### Given records
○ ○ ○ ○ ○ ○ ○

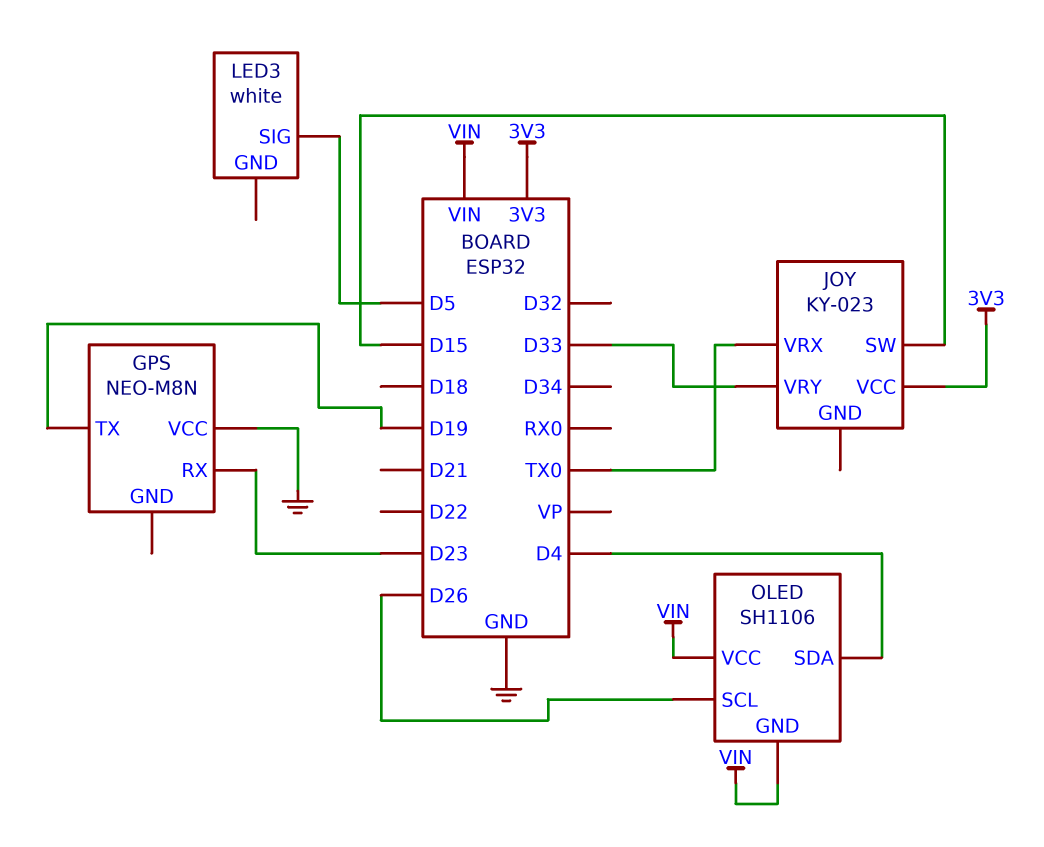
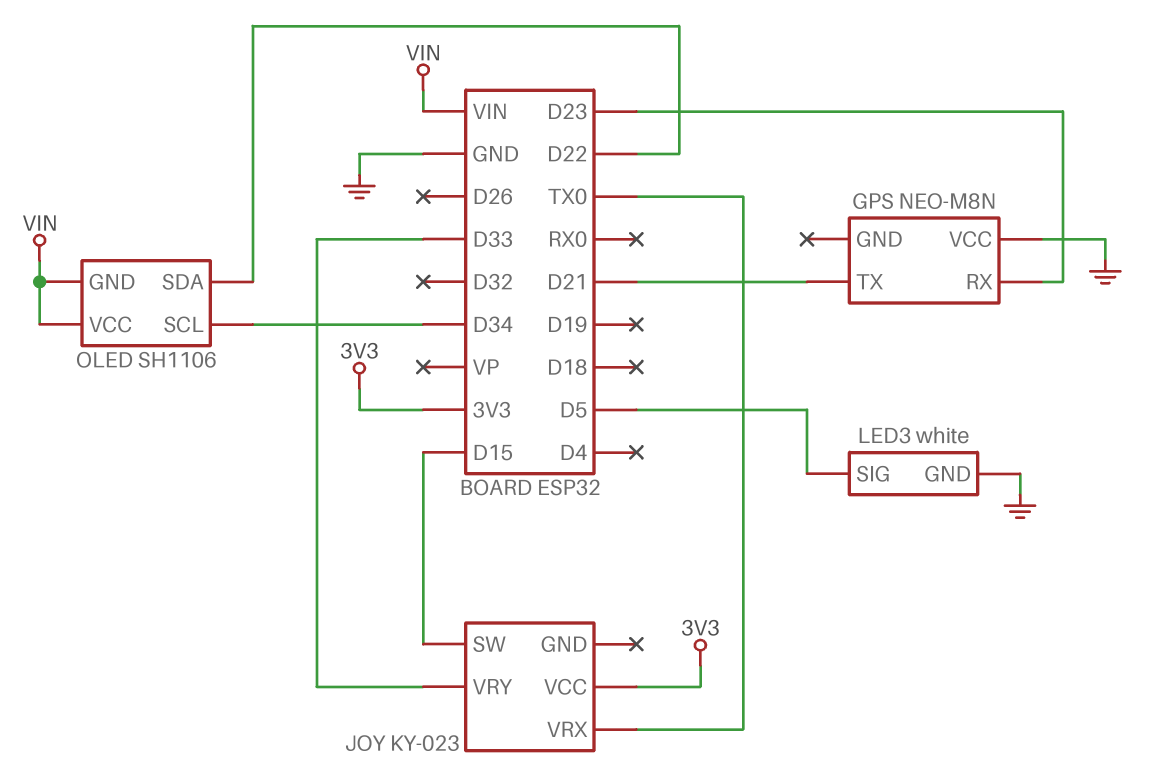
GPS pin TX: D19 -> D21
LED3 pin GND: none -> GND
OLED pin SCL: D26 -> D34
OLED pin SDA: D4 -> D22

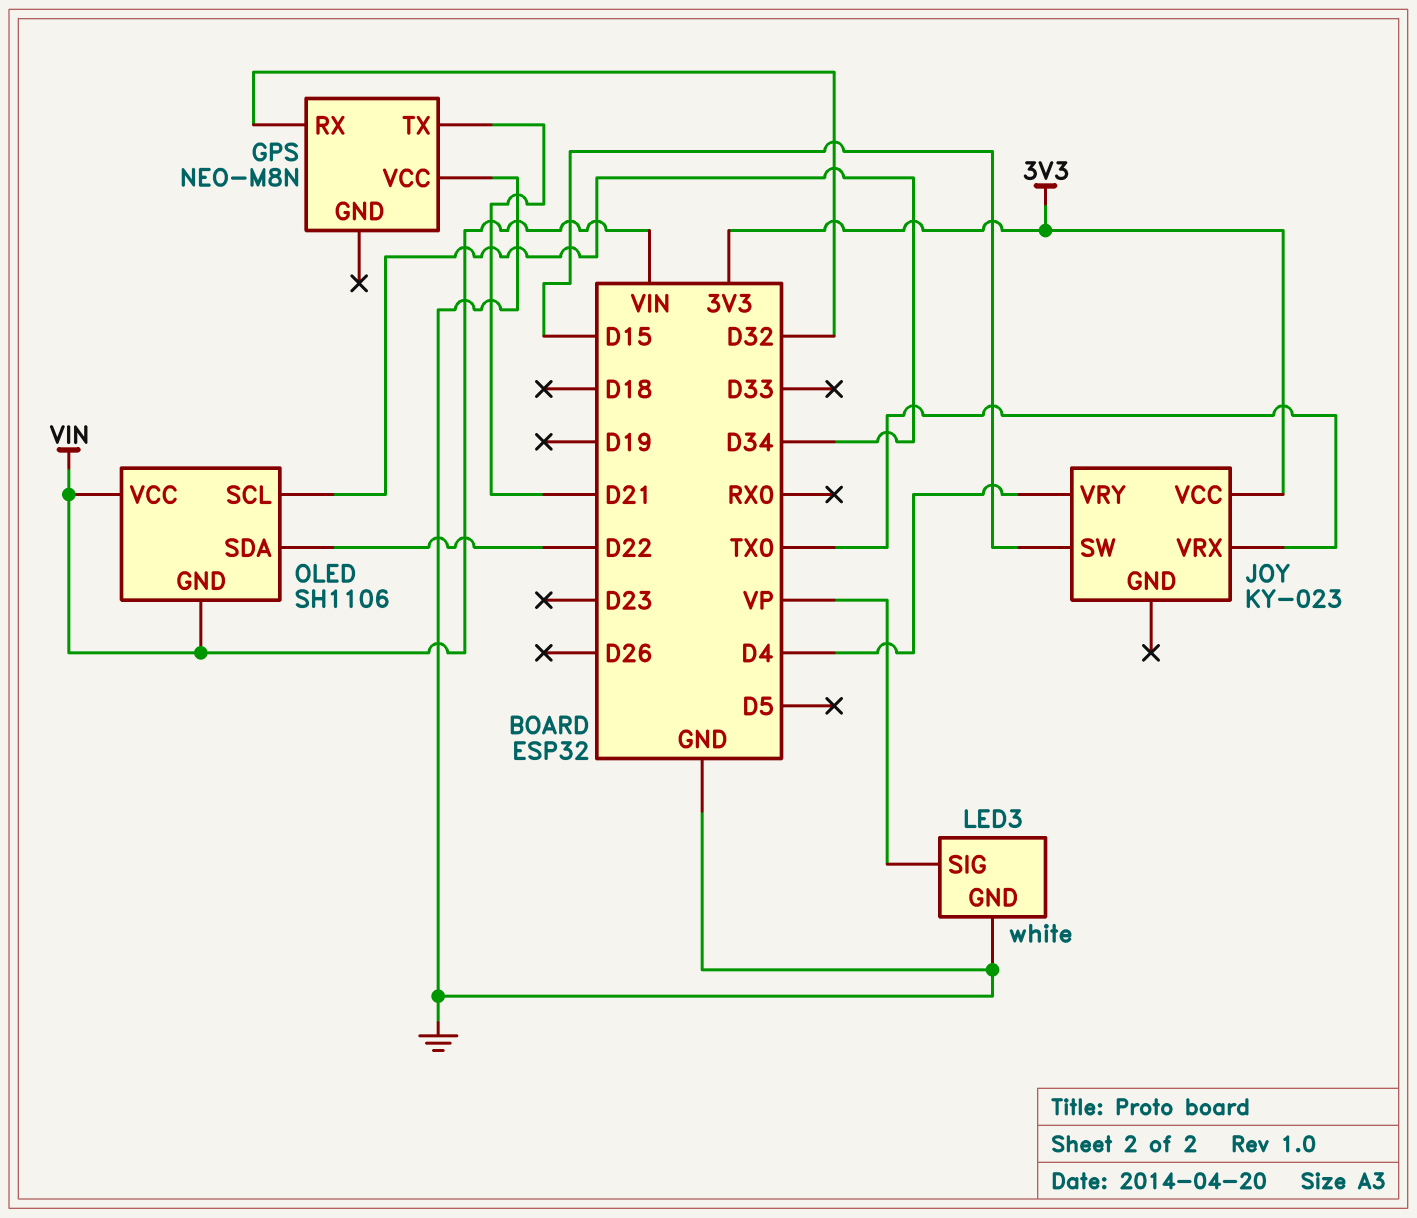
GPS pin RX: D23 -> D32
JOY pin VRY: D33 -> D4
LED3 pin SIG: D5 -> VP

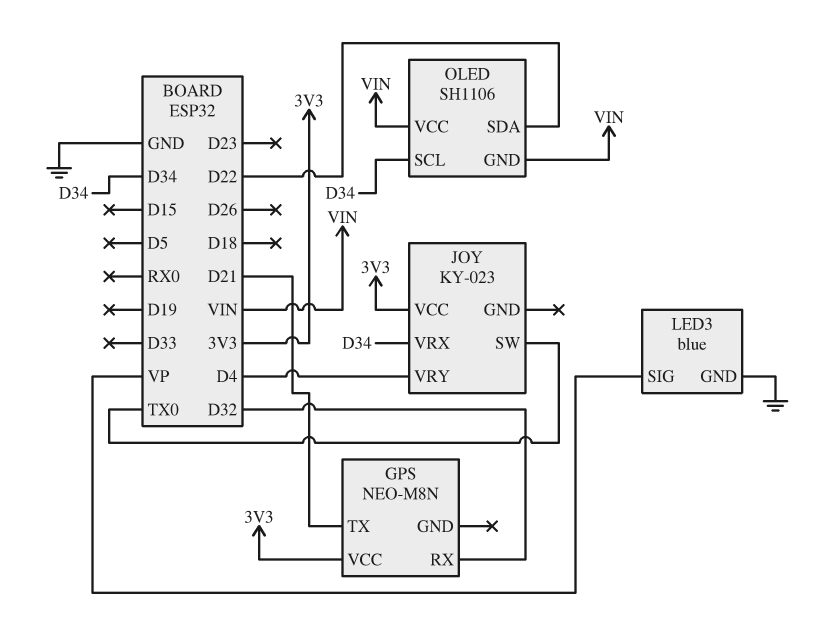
GPS pin VCC: GND -> 3V3
JOY pin SW: D15 -> TX0
JOY pin VRX: TX0 -> D34
LED3: white -> blue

○ ○ ○ ○ ○ ○ ○

### How to complete this task
The output consists solely of the lines from the line that contains "JOY pin SW: D15 -> TX0" through the final line of the data.

### Problem solution
JOY pin SW: D15 -> TX0
JOY pin VRX: TX0 -> D34
LED3: white -> blue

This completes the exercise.